▶ **WHAT THIS TASK INVOLVES**
Wherever the word "YELLOW" occurs in the listing below, copy that whole line.

[PROVIDED DATA Boundary: Start]

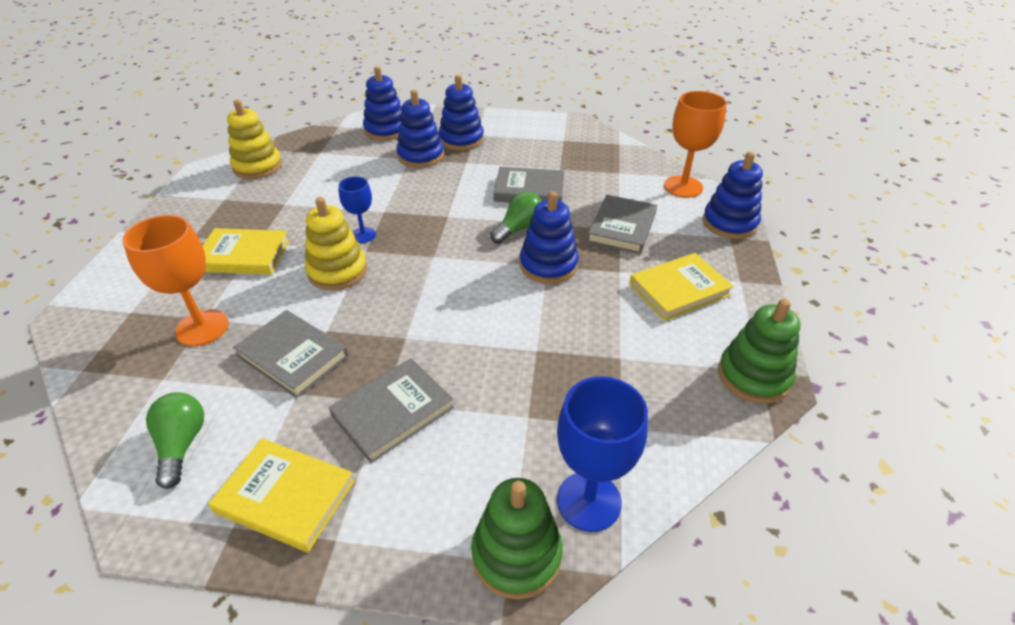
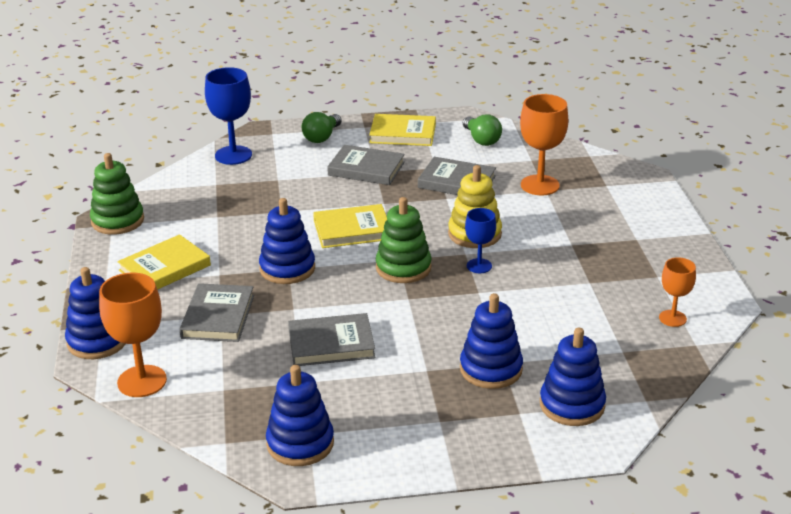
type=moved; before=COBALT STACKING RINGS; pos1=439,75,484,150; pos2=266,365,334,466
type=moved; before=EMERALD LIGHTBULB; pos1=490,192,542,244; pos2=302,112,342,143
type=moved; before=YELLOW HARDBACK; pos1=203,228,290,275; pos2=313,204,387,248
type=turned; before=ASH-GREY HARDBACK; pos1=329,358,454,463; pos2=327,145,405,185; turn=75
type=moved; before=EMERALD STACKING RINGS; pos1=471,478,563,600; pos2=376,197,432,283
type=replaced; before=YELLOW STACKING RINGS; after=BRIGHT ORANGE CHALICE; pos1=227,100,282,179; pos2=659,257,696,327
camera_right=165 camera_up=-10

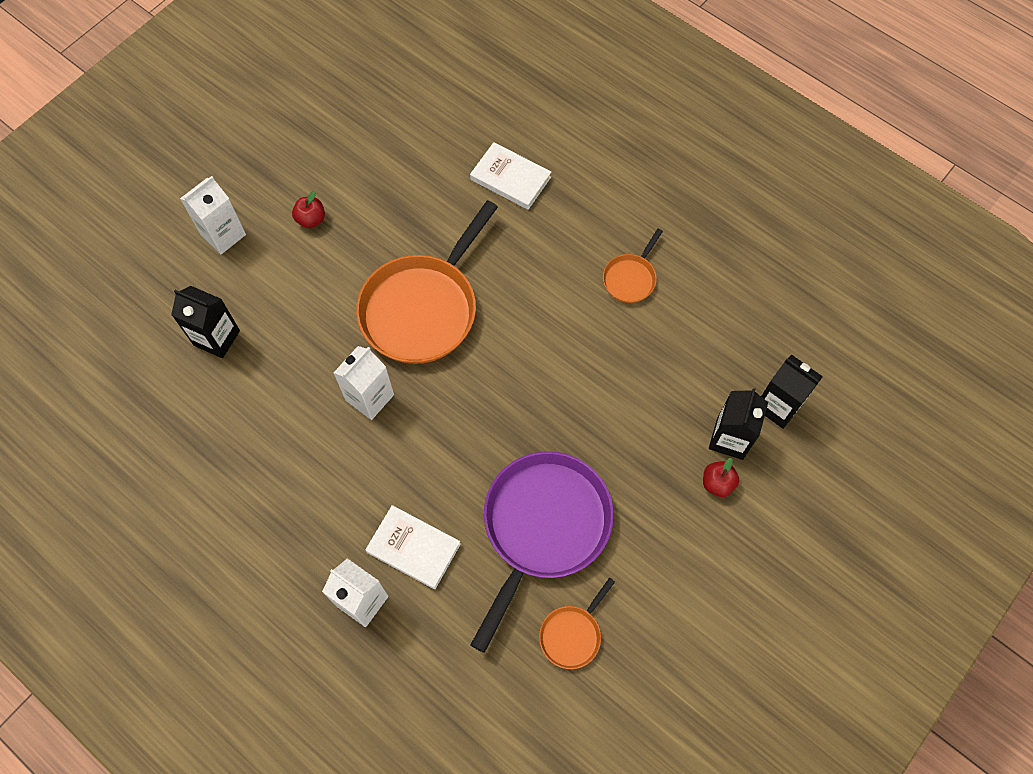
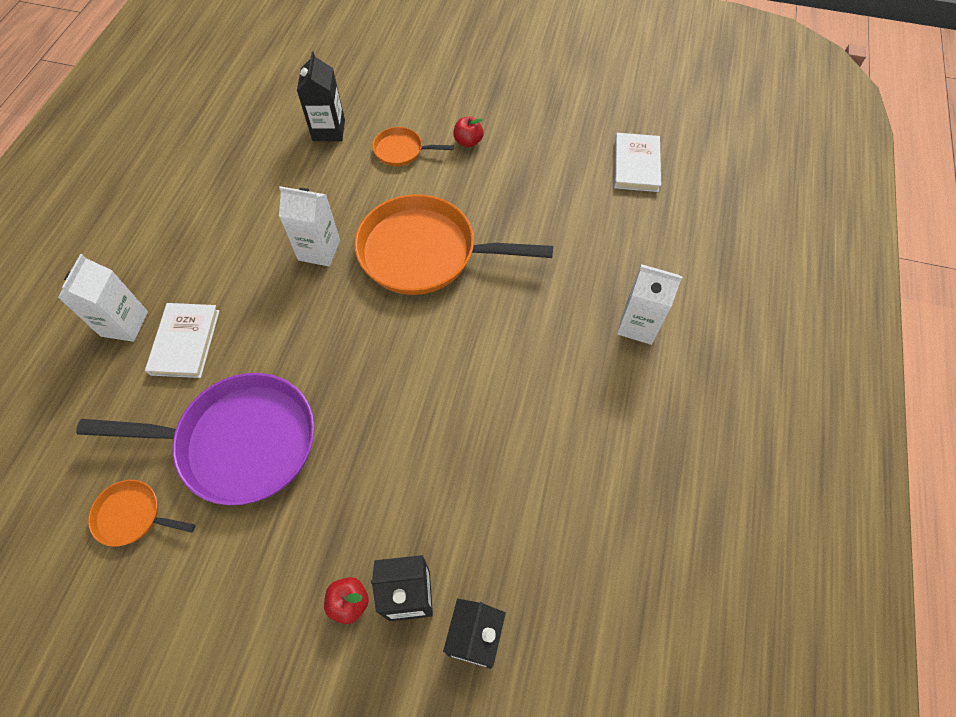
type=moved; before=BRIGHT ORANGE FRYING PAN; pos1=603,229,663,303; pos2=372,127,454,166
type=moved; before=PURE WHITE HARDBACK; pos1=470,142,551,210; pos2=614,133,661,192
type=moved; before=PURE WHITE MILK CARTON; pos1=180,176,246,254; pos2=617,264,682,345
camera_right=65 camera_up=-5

[PROVIDED DATA Boundary: End]

▶ **COMPLETED EXERCISE**
type=moved; before=YELLOW HARDBACK; pos1=203,228,290,275; pos2=313,204,387,248
type=replaced; before=YELLOW STACKING RINGS; after=BRIGHT ORANGE CHALICE; pos1=227,100,282,179; pos2=659,257,696,327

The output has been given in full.